*HOW TO COMPLETE THIS TASK:* Below is a listing; print exactly its lines from the one containing "camera: 45 degrees left, 5 degrees up" down to the one containing "(570, 197) = (236, 147): yellow", both inclusive, with every picture left out.

*INFORMATION:*
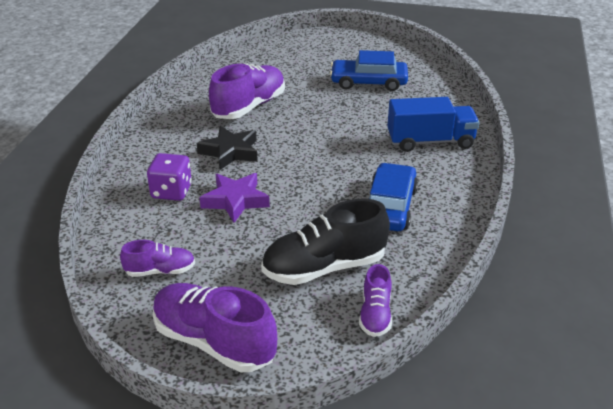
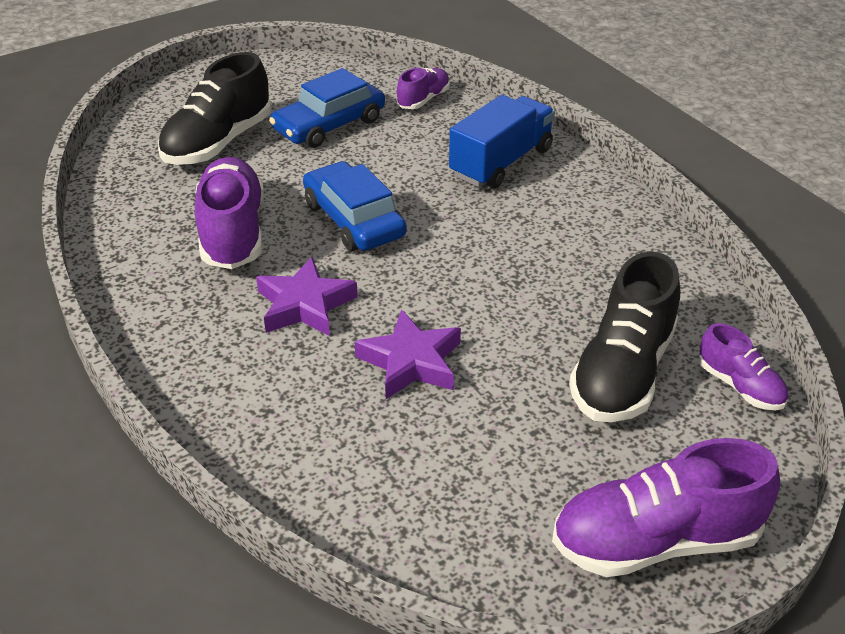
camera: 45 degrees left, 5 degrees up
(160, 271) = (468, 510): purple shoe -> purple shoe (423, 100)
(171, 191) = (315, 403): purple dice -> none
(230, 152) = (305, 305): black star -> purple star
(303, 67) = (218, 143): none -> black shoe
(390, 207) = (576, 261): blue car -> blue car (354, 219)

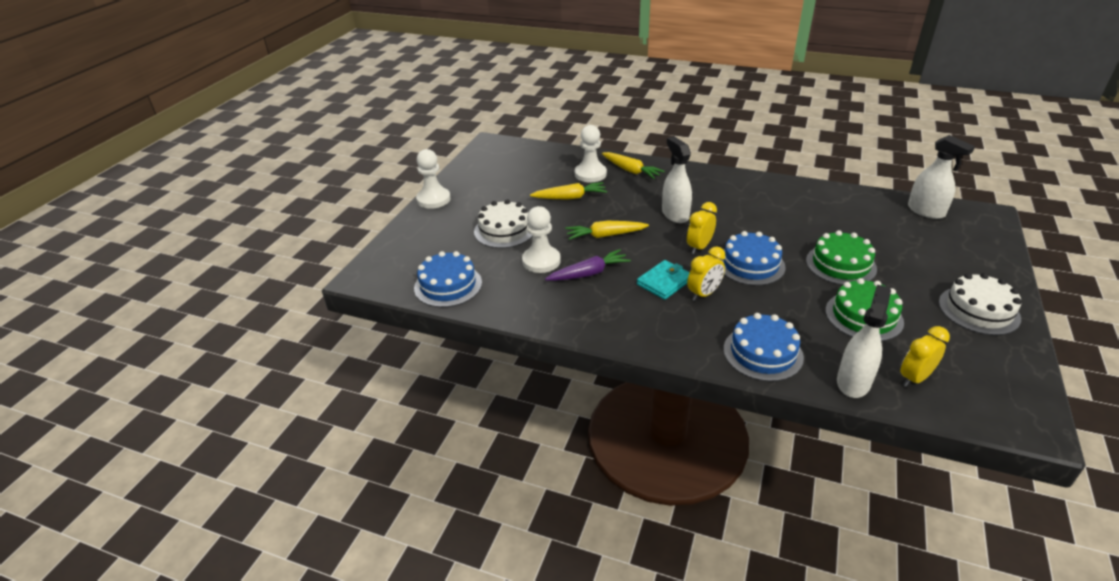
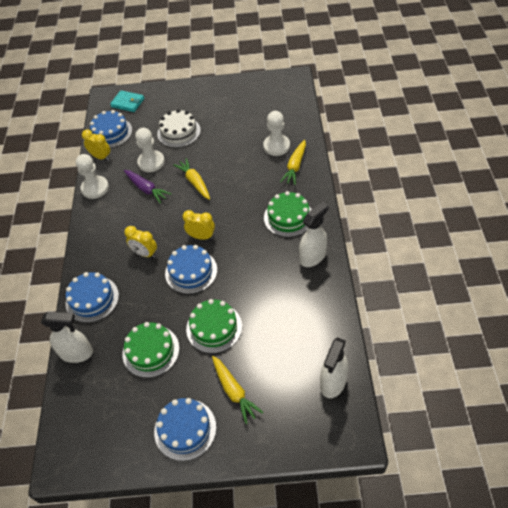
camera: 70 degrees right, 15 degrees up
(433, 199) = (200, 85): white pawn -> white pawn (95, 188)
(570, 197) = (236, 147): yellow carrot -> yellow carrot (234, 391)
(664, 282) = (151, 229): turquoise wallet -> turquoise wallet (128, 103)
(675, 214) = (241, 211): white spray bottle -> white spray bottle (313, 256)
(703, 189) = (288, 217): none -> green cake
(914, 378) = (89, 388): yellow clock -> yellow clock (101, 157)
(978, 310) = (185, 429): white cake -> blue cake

...

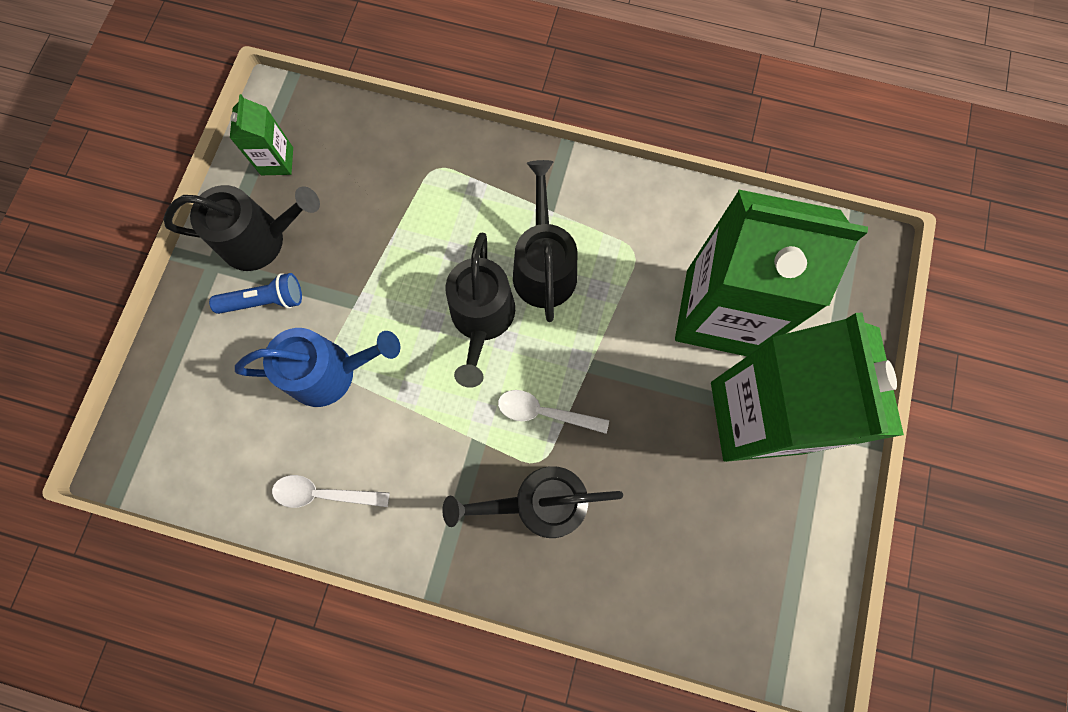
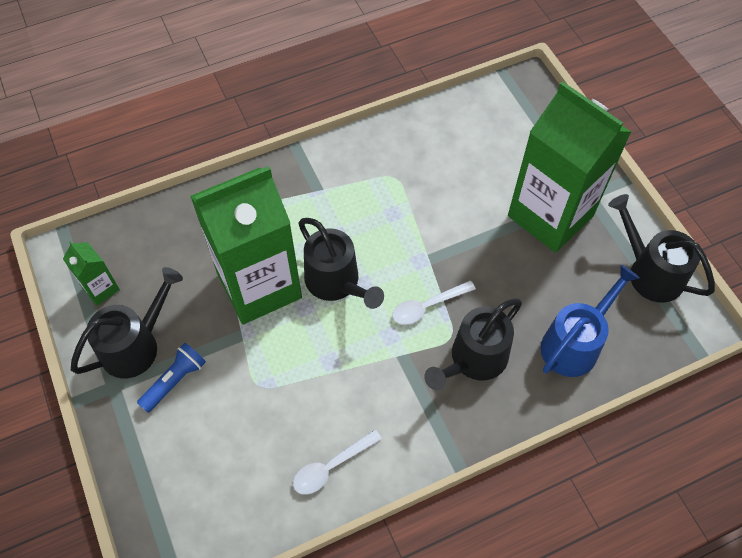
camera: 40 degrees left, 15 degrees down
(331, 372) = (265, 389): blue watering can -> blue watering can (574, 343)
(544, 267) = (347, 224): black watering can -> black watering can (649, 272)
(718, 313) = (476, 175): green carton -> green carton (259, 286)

*ANSWER:*
camera: 45 degrees left, 5 degrees up
(160, 271) = (468, 510): purple shoe -> purple shoe (423, 100)
(171, 191) = (315, 403): purple dice -> none
(230, 152) = (305, 305): black star -> purple star
(303, 67) = (218, 143): none -> black shoe
(390, 207) = (576, 261): blue car -> blue car (354, 219)

camera: 70 degrees right, 15 degrees up
(433, 199) = (200, 85): white pawn -> white pawn (95, 188)
(570, 197) = (236, 147): yellow carrot -> yellow carrot (234, 391)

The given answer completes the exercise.